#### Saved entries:

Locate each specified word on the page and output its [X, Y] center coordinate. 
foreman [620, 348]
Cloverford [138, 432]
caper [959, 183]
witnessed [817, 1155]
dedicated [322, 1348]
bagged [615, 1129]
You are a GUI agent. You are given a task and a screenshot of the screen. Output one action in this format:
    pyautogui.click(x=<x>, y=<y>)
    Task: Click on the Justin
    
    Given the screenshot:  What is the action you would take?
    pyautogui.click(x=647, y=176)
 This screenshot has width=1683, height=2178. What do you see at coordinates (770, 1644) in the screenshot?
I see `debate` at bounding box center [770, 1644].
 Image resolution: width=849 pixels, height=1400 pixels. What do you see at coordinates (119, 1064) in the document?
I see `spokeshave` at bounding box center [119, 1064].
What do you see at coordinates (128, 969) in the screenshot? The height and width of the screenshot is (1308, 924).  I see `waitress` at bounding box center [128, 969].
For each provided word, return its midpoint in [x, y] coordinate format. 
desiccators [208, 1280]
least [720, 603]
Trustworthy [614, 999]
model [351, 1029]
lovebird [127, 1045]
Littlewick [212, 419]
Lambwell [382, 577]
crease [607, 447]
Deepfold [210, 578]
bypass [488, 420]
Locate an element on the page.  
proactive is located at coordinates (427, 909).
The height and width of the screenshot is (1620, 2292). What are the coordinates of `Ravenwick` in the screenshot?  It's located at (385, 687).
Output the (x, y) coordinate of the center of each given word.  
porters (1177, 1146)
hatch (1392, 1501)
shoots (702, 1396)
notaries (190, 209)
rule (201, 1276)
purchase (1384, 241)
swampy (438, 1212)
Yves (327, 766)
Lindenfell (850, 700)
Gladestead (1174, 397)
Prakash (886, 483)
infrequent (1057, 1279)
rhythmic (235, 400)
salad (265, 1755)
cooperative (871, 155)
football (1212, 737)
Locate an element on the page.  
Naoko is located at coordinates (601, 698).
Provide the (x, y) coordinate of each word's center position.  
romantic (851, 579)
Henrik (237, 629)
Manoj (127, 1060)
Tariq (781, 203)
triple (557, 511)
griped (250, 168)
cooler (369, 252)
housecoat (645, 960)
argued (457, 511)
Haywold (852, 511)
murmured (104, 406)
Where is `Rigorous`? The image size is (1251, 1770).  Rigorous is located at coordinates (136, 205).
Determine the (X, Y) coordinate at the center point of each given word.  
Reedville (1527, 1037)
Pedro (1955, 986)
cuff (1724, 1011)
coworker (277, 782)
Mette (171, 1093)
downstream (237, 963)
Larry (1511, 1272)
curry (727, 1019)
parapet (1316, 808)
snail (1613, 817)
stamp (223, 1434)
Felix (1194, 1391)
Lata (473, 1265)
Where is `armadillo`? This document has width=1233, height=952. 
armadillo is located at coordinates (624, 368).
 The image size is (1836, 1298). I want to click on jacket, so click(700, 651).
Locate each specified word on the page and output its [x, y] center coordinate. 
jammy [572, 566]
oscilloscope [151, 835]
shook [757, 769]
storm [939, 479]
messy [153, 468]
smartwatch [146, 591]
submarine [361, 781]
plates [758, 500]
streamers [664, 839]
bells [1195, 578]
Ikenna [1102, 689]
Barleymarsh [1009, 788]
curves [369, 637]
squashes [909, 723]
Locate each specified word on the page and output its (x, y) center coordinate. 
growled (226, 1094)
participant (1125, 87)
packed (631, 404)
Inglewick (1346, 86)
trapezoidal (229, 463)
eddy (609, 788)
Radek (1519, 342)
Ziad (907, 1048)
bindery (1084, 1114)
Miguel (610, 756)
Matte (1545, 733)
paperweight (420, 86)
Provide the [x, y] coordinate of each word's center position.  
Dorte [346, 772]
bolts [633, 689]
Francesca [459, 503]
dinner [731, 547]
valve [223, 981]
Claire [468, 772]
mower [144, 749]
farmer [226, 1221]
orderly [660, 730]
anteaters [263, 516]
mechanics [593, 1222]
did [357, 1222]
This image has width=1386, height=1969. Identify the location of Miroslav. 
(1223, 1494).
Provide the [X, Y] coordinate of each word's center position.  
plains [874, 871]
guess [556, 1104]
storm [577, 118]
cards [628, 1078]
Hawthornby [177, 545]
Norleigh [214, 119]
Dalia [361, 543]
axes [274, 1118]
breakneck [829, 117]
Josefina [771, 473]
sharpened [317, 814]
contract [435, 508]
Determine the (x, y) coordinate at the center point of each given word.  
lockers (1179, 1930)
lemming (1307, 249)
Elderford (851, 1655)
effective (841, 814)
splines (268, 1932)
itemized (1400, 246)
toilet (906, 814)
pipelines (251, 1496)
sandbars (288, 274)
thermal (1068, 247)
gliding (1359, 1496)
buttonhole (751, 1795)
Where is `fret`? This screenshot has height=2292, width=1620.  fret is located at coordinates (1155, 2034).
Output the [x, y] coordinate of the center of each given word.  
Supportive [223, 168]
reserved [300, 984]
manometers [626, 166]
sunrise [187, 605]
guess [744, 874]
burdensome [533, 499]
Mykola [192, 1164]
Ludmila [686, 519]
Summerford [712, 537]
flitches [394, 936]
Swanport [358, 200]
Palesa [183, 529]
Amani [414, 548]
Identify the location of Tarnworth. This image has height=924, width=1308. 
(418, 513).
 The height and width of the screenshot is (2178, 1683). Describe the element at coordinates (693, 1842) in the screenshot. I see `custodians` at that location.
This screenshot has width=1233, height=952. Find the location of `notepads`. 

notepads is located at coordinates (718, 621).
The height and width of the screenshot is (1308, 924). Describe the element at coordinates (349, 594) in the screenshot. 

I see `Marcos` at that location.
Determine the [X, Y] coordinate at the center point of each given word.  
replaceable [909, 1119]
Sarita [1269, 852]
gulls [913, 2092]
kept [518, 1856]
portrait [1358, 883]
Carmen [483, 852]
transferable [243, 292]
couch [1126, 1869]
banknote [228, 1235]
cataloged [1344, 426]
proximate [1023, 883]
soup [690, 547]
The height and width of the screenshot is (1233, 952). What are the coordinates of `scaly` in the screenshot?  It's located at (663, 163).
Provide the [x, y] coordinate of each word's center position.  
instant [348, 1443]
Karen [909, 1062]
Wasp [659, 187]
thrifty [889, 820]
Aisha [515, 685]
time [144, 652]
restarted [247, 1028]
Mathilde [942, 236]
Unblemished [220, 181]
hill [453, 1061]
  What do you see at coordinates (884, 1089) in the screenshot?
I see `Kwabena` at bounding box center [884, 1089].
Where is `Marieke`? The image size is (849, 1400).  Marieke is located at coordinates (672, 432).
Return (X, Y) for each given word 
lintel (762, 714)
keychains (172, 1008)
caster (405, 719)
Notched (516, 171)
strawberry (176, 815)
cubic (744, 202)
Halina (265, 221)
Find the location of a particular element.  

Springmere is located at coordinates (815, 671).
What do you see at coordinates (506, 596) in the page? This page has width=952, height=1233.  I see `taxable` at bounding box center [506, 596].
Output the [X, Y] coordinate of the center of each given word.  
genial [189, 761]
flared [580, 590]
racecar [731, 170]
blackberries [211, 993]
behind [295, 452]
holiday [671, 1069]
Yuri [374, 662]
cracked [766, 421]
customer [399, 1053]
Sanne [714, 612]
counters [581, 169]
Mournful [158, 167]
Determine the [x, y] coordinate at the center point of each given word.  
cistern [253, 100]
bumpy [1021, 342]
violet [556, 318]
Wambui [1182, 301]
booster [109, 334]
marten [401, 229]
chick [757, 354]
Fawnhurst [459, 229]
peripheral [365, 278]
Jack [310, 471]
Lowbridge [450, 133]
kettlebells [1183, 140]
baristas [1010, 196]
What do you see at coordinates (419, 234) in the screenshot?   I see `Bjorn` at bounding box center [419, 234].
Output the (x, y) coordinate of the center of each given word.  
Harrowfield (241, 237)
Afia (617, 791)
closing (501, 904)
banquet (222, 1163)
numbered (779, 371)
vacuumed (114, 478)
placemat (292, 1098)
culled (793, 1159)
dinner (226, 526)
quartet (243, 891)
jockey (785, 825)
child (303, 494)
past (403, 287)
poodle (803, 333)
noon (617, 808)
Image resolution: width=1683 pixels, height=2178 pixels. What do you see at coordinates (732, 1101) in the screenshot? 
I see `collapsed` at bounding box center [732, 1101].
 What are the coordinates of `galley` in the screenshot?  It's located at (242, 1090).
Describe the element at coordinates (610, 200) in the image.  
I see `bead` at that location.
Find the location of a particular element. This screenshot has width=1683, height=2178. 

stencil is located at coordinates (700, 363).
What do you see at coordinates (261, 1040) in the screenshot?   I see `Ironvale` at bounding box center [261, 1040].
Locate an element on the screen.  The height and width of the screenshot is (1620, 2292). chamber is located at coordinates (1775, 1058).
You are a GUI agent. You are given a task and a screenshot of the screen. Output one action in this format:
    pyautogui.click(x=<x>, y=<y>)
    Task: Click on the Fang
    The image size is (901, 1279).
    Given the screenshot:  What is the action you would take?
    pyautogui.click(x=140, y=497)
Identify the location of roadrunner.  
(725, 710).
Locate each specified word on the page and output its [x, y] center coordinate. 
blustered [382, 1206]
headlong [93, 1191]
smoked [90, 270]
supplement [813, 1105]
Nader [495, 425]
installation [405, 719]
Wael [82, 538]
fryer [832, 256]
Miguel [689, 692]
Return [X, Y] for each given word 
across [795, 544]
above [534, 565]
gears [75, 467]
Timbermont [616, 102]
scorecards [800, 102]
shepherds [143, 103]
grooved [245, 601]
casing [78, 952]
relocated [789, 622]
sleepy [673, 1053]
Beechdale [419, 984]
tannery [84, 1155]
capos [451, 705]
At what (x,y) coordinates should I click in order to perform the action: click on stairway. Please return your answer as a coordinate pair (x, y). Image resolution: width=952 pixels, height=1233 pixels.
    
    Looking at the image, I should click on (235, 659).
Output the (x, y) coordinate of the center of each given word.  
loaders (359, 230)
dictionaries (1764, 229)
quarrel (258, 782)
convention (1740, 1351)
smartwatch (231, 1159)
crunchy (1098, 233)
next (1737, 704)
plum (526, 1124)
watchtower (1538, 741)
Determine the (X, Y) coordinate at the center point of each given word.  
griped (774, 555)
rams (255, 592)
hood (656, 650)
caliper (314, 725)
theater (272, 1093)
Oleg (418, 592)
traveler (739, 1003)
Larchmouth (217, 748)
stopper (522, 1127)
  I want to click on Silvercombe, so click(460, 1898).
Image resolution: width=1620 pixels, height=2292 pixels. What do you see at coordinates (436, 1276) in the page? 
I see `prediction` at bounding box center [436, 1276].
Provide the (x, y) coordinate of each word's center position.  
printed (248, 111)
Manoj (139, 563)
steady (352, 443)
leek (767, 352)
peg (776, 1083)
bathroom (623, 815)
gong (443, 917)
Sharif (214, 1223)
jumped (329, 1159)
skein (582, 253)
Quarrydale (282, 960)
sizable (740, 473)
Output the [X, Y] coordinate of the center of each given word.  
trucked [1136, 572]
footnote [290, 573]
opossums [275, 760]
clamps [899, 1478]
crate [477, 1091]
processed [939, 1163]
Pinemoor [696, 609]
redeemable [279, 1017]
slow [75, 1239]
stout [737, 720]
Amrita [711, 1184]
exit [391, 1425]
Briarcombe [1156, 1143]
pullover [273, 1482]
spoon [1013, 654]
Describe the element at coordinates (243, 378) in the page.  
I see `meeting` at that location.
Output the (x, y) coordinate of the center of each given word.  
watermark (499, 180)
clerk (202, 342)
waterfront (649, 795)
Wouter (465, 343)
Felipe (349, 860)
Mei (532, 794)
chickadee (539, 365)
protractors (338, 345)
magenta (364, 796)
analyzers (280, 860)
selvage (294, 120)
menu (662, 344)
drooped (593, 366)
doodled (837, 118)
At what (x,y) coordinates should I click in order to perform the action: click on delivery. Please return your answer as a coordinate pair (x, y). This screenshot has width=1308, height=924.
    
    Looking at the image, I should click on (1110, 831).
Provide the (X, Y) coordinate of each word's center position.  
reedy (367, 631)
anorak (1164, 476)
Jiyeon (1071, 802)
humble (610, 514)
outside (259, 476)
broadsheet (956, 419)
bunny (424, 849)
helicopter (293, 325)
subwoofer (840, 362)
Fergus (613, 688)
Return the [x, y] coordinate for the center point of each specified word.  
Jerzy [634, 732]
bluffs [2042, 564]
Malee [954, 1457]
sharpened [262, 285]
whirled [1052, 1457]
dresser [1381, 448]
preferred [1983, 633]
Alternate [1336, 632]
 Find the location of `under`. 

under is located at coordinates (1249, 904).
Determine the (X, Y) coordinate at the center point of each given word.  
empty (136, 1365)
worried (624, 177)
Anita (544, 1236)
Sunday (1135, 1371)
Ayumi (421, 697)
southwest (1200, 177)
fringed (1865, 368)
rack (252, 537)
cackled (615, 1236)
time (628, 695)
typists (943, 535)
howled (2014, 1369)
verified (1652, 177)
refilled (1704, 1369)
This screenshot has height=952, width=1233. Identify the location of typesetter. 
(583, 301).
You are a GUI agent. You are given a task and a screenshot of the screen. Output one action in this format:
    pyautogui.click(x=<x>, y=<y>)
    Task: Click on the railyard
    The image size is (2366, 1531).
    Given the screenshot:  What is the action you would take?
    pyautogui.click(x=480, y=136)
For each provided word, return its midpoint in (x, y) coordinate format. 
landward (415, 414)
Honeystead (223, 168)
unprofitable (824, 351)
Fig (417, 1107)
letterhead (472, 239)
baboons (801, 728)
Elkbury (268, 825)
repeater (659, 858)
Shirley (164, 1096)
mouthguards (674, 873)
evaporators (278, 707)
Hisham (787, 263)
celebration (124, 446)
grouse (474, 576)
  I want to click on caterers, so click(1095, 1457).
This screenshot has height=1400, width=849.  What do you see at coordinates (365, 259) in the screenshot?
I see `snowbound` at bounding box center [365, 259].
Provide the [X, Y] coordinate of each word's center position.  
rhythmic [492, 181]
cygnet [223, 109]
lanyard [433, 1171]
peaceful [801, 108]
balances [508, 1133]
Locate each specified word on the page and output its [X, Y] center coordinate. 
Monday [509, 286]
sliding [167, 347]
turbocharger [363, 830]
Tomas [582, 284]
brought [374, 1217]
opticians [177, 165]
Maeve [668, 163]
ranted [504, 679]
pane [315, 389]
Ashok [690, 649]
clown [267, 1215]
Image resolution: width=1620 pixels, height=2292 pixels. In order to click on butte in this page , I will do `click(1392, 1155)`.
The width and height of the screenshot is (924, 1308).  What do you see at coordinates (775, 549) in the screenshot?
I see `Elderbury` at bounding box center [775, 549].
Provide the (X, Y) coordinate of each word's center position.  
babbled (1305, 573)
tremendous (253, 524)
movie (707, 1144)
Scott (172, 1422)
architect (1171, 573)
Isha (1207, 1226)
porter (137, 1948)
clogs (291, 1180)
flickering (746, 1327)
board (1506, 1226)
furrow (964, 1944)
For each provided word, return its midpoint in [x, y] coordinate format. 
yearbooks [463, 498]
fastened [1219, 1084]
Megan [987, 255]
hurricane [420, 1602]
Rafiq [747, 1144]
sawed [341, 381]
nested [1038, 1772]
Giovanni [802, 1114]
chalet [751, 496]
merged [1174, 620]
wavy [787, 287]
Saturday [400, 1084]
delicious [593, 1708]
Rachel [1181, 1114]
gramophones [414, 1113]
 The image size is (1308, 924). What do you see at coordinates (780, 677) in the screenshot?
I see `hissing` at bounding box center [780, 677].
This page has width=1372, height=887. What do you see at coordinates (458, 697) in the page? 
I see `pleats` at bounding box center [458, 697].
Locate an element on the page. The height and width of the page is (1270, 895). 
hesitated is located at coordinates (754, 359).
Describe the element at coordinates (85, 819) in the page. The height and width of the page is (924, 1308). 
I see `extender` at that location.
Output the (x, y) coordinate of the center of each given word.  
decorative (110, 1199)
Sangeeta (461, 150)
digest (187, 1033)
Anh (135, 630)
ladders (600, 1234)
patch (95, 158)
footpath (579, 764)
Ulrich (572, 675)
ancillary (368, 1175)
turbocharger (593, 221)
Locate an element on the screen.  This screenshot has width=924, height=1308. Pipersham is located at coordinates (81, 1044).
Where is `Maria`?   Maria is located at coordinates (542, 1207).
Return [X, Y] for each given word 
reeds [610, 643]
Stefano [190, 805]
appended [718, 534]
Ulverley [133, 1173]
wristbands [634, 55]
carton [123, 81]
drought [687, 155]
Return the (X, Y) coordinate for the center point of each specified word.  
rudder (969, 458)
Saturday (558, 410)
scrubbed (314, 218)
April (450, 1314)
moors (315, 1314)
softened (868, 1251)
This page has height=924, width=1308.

#### What to produce:
Repeat the lines of the material above verbatim, beginning with the line that contains "football (1212, 737)" and going on through the line that contains "triple (557, 511)", including both of those lines.

#### Response to this exercise:
football (1212, 737)
Locate an element on the page.  
Naoko is located at coordinates (601, 698).
Provide the (x, y) coordinate of each word's center position.  
romantic (851, 579)
Henrik (237, 629)
Manoj (127, 1060)
Tariq (781, 203)
triple (557, 511)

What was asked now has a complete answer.